[GIVEN INFORMATION]
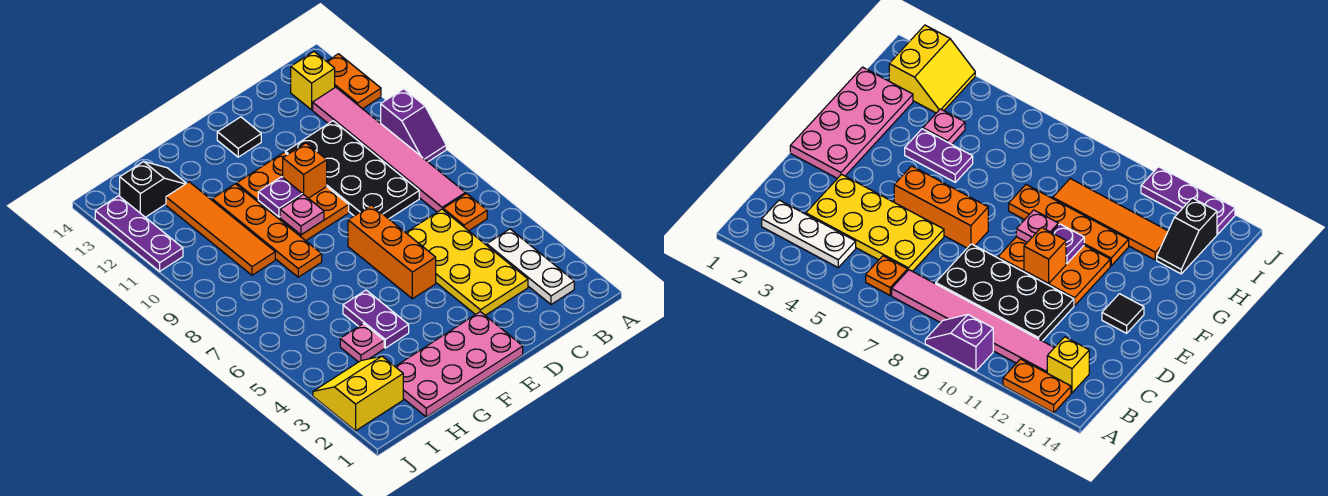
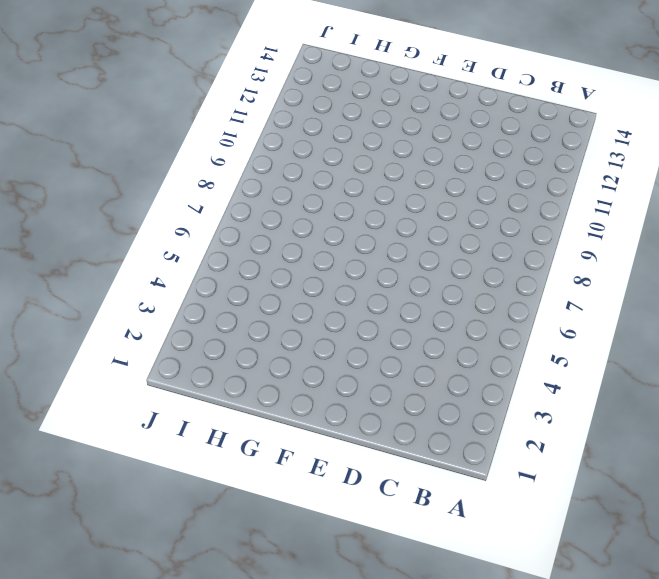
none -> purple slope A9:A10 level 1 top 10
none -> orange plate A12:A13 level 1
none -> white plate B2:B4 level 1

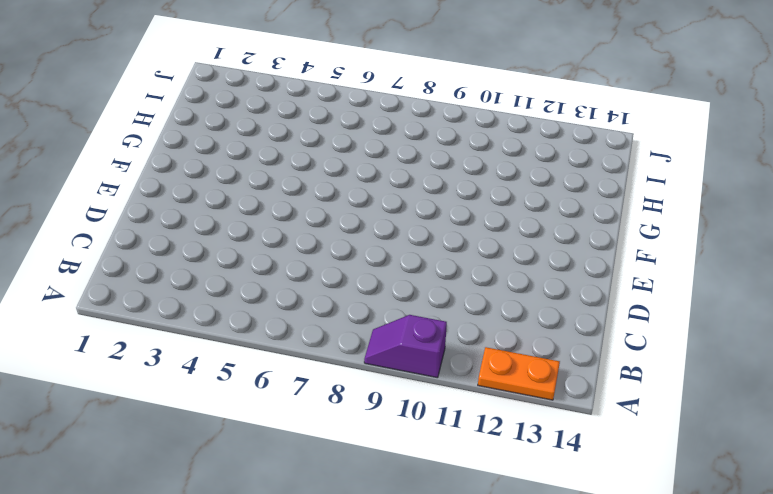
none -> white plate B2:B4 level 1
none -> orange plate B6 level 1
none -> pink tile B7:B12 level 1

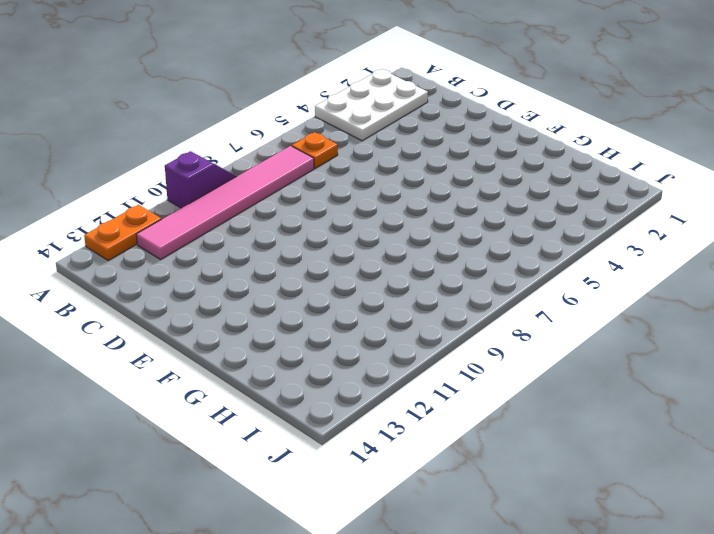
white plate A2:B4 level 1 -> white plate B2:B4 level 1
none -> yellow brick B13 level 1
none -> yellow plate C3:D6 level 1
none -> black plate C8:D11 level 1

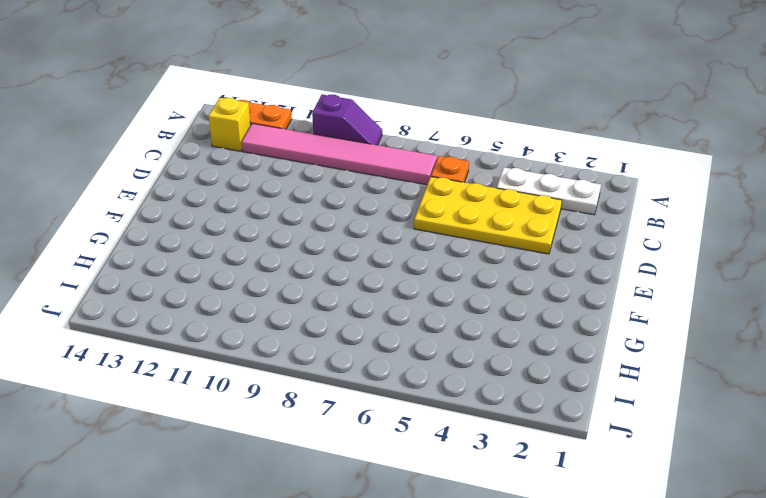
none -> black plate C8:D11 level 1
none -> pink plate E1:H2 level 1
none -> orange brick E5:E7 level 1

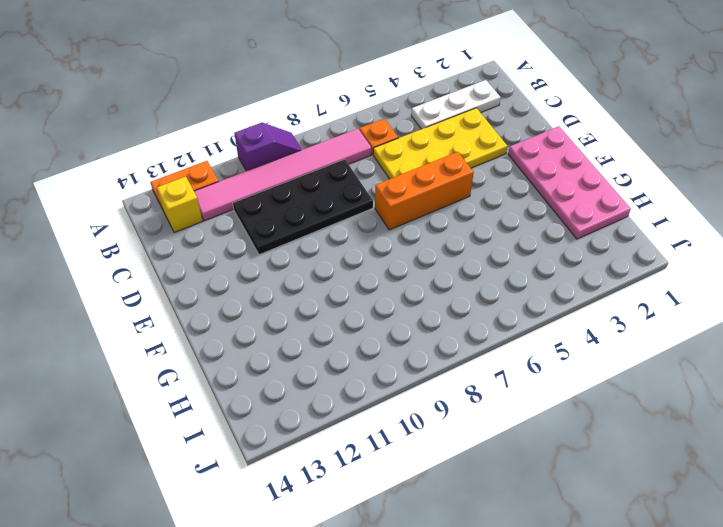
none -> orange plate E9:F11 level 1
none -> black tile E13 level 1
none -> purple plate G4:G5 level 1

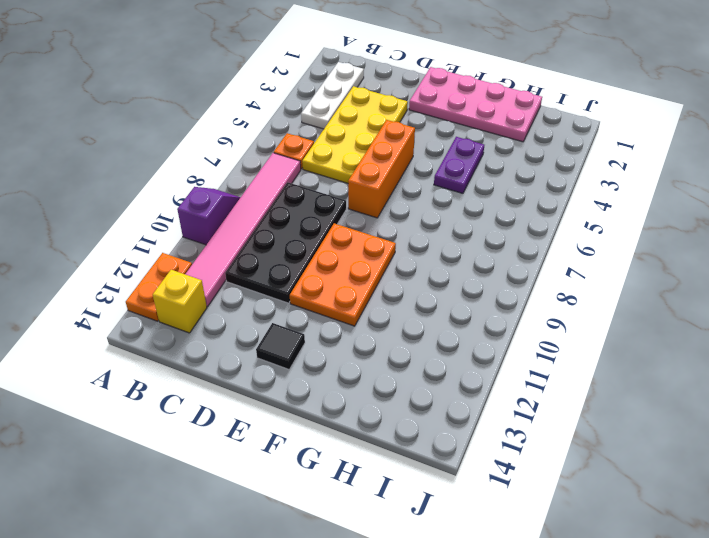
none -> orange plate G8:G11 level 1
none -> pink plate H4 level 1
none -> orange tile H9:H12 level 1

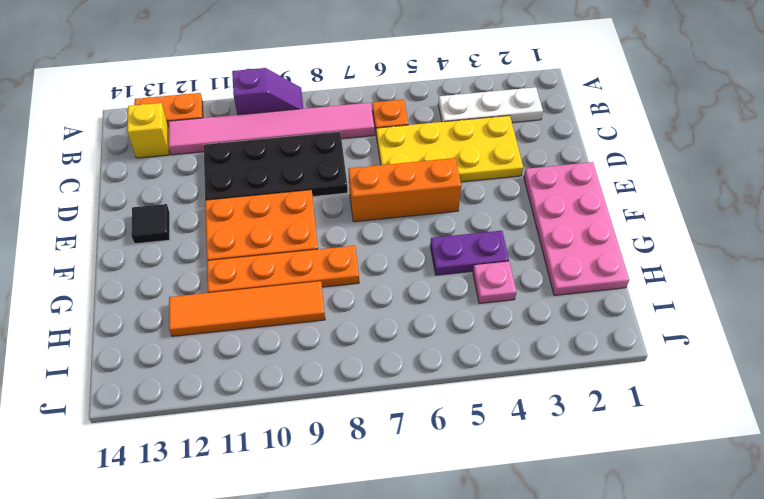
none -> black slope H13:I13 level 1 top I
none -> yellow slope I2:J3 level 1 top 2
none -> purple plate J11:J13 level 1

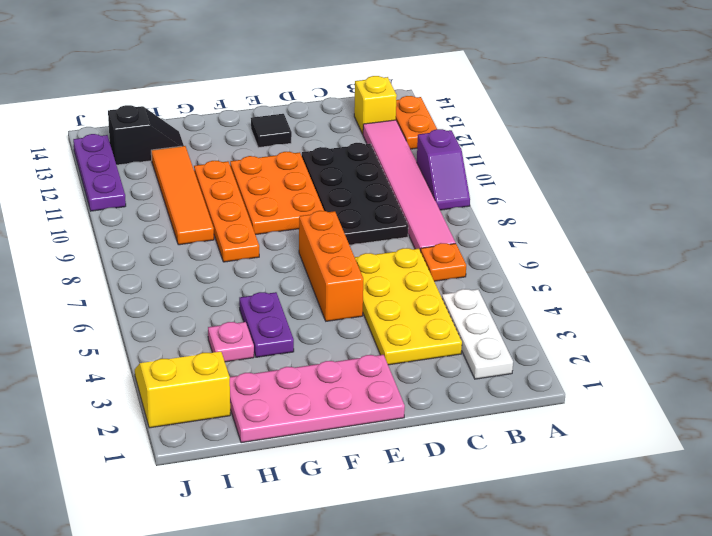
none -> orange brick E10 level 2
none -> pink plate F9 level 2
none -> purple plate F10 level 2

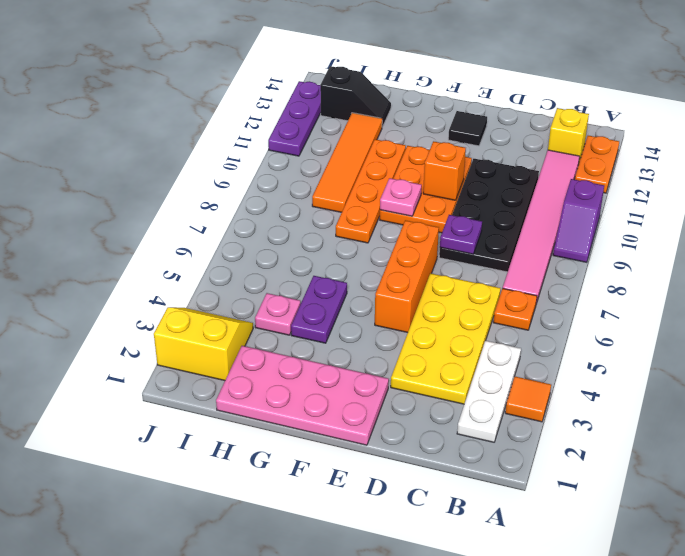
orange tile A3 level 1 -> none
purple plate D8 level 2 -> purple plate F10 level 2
[/GIVEN INFORMATION]
WHAT IS REQUIRED: Return the data exactly as it stands, minus the pictures.

YOUR SOLUTION:
none -> purple slope A9:A10 level 1 top 10
none -> orange plate A12:A13 level 1
none -> white plate B2:B4 level 1

none -> white plate B2:B4 level 1
none -> orange plate B6 level 1
none -> pink tile B7:B12 level 1

white plate A2:B4 level 1 -> white plate B2:B4 level 1
none -> yellow brick B13 level 1
none -> yellow plate C3:D6 level 1
none -> black plate C8:D11 level 1

none -> black plate C8:D11 level 1
none -> pink plate E1:H2 level 1
none -> orange brick E5:E7 level 1

none -> orange plate E9:F11 level 1
none -> black tile E13 level 1
none -> purple plate G4:G5 level 1

none -> orange plate G8:G11 level 1
none -> pink plate H4 level 1
none -> orange tile H9:H12 level 1

none -> black slope H13:I13 level 1 top I
none -> yellow slope I2:J3 level 1 top 2
none -> purple plate J11:J13 level 1

none -> orange brick E10 level 2
none -> pink plate F9 level 2
none -> purple plate F10 level 2

orange tile A3 level 1 -> none
purple plate D8 level 2 -> purple plate F10 level 2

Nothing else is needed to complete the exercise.